#### TASK ITEM
Give back every record word for word, but keep the pictures out.

#### TASK INPUT
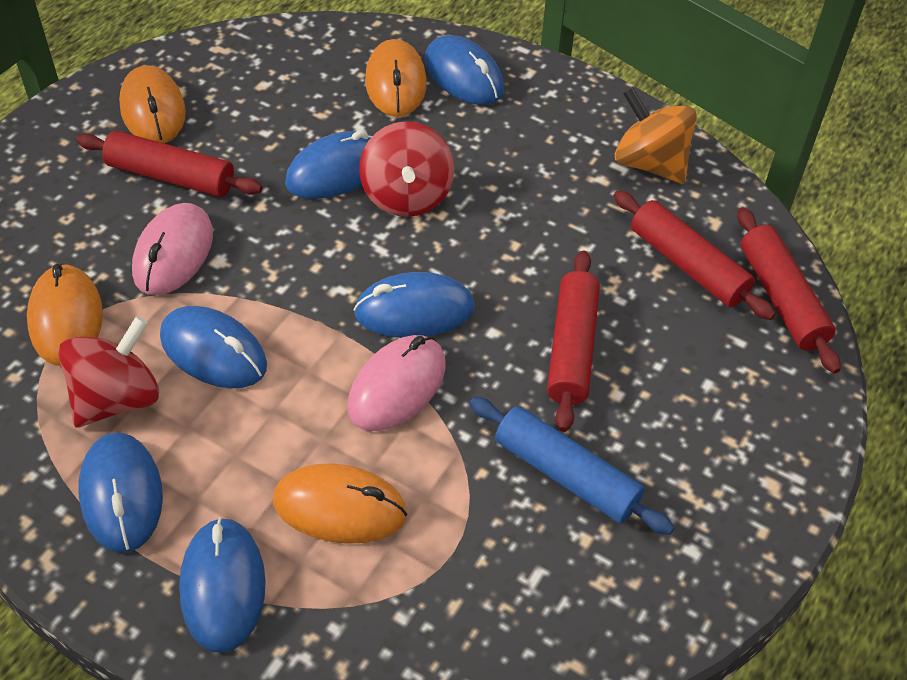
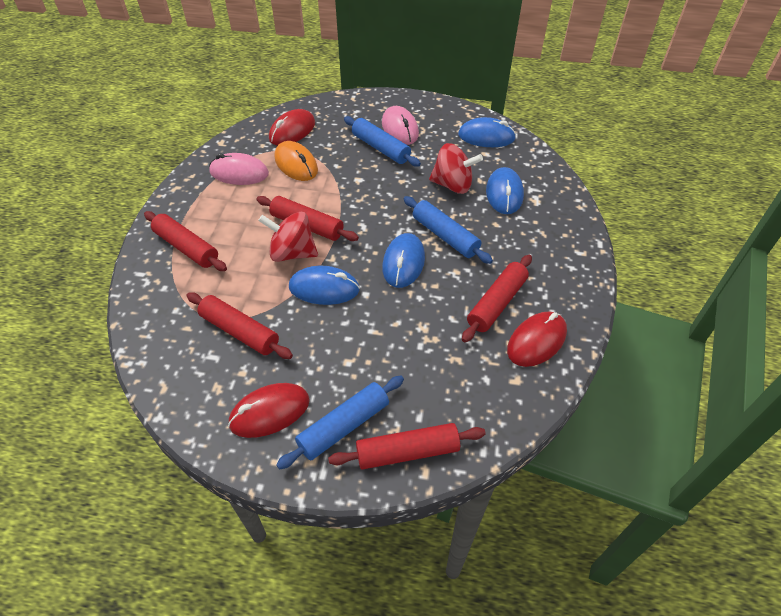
blue mouse: 6 -> 4
blue rolling pin: 1 -> 3
orange mouse: 4 -> 1
orange spinning top: 1 -> 0
red mouse: 0 -> 3
red rolling pin: 4 -> 5

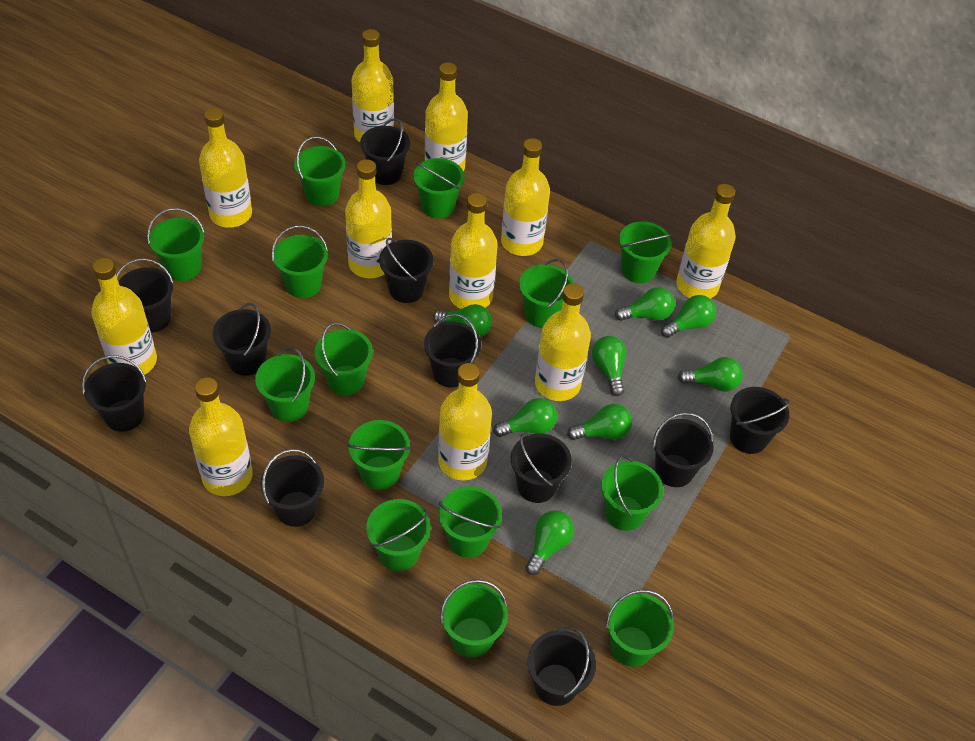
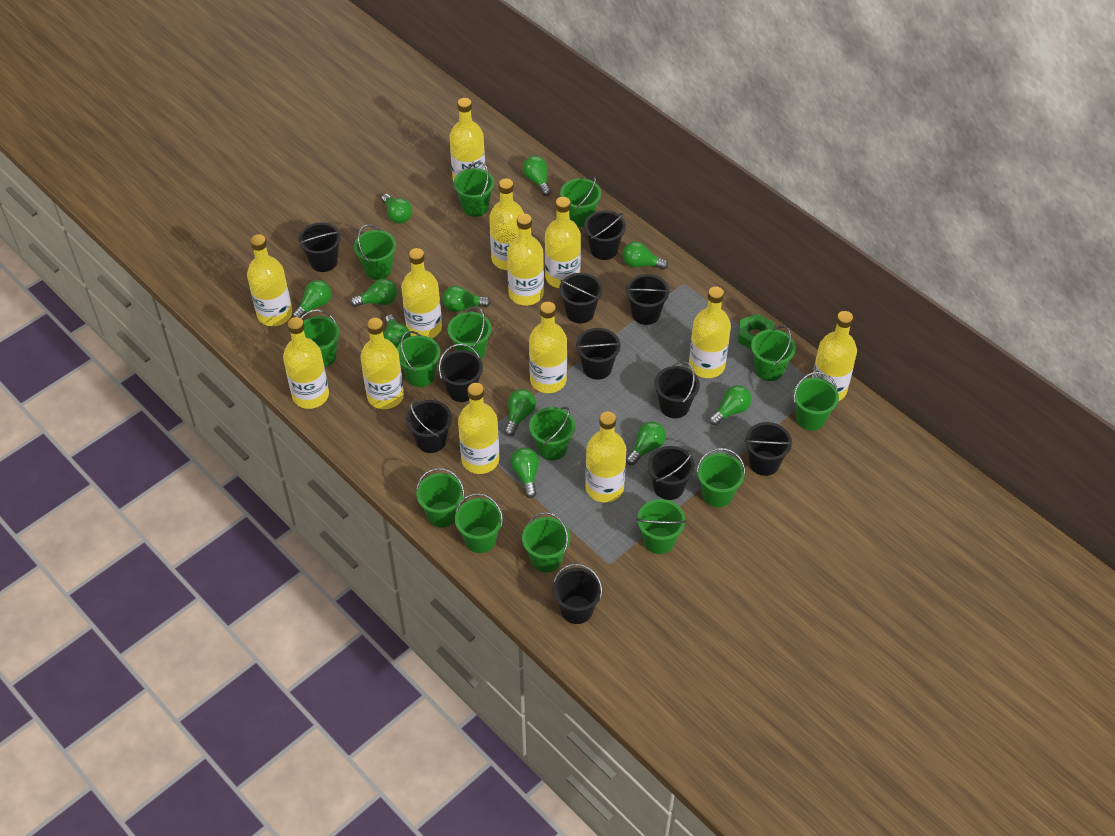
green light bulb: 8 -> 11
green nut: 0 -> 1
yellow bottle: 11 -> 13

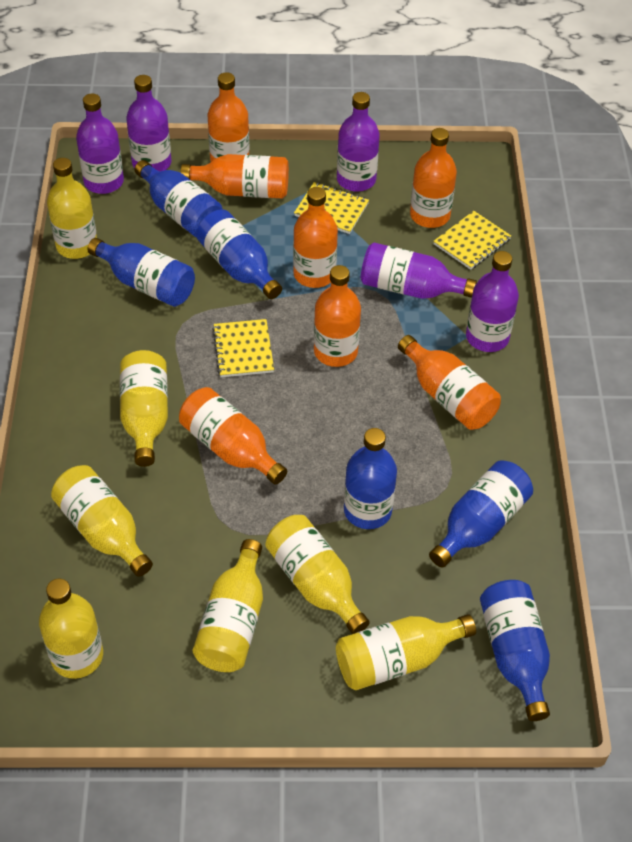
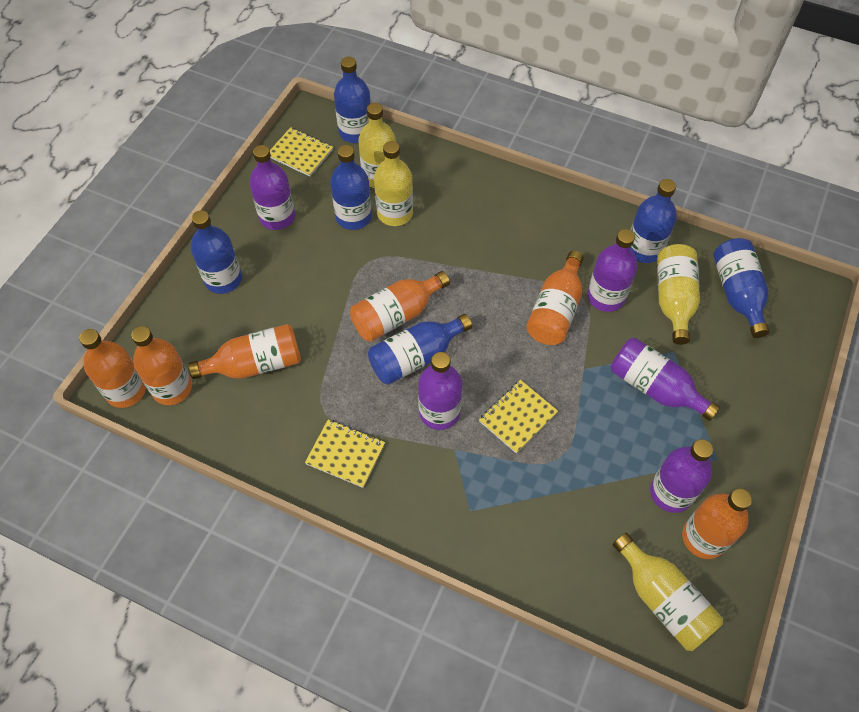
orange bottle: 7 -> 6
yellow bottle: 7 -> 4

#### REPLY TO THE TASK
blue mouse: 6 -> 4
blue rolling pin: 1 -> 3
orange mouse: 4 -> 1
orange spinning top: 1 -> 0
red mouse: 0 -> 3
red rolling pin: 4 -> 5

green light bulb: 8 -> 11
green nut: 0 -> 1
yellow bottle: 11 -> 13

orange bottle: 7 -> 6
yellow bottle: 7 -> 4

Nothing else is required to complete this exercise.